▸ **Exercise**:
Before you reproduce the entries that follow, strip out any image they contain and keep the rest exact.

▸ **Spatial object tracking data**:
BEGIN

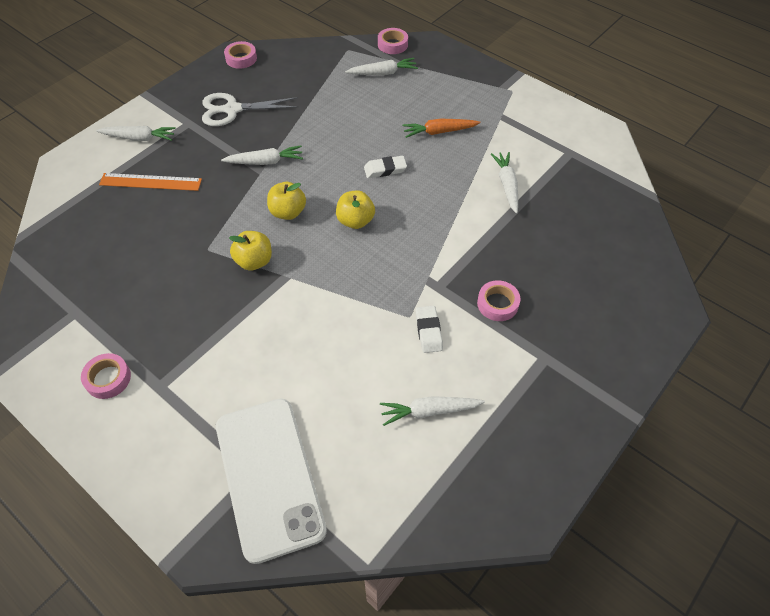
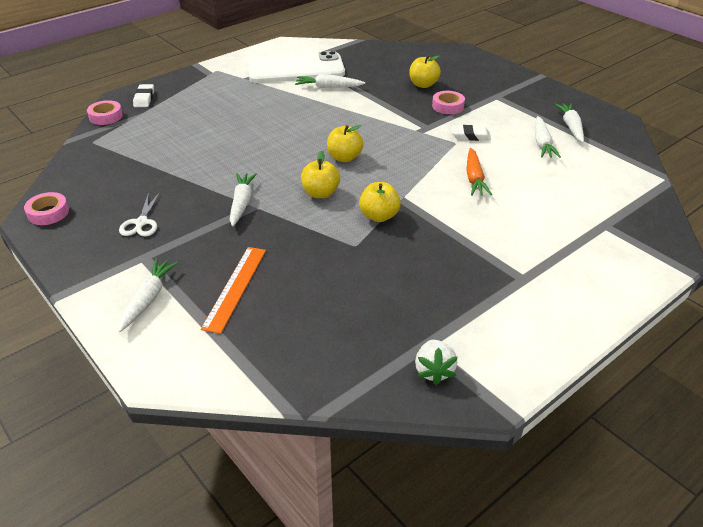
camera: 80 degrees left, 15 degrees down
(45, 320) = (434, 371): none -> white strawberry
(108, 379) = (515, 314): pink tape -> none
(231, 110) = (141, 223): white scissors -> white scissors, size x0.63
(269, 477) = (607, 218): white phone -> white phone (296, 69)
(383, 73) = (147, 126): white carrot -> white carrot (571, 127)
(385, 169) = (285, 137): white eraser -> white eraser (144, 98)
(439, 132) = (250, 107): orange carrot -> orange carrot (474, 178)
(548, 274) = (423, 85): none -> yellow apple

END

▸ **Solved exercise**:
camera: 80 degrees left, 15 degrees down
(45, 320) = (434, 371): none -> white strawberry
(108, 379) = (515, 314): pink tape -> none
(231, 110) = (141, 223): white scissors -> white scissors, size x0.63
(269, 477) = (607, 218): white phone -> white phone (296, 69)
(383, 73) = (147, 126): white carrot -> white carrot (571, 127)
(385, 169) = (285, 137): white eraser -> white eraser (144, 98)
(439, 132) = (250, 107): orange carrot -> orange carrot (474, 178)
(548, 274) = (423, 85): none -> yellow apple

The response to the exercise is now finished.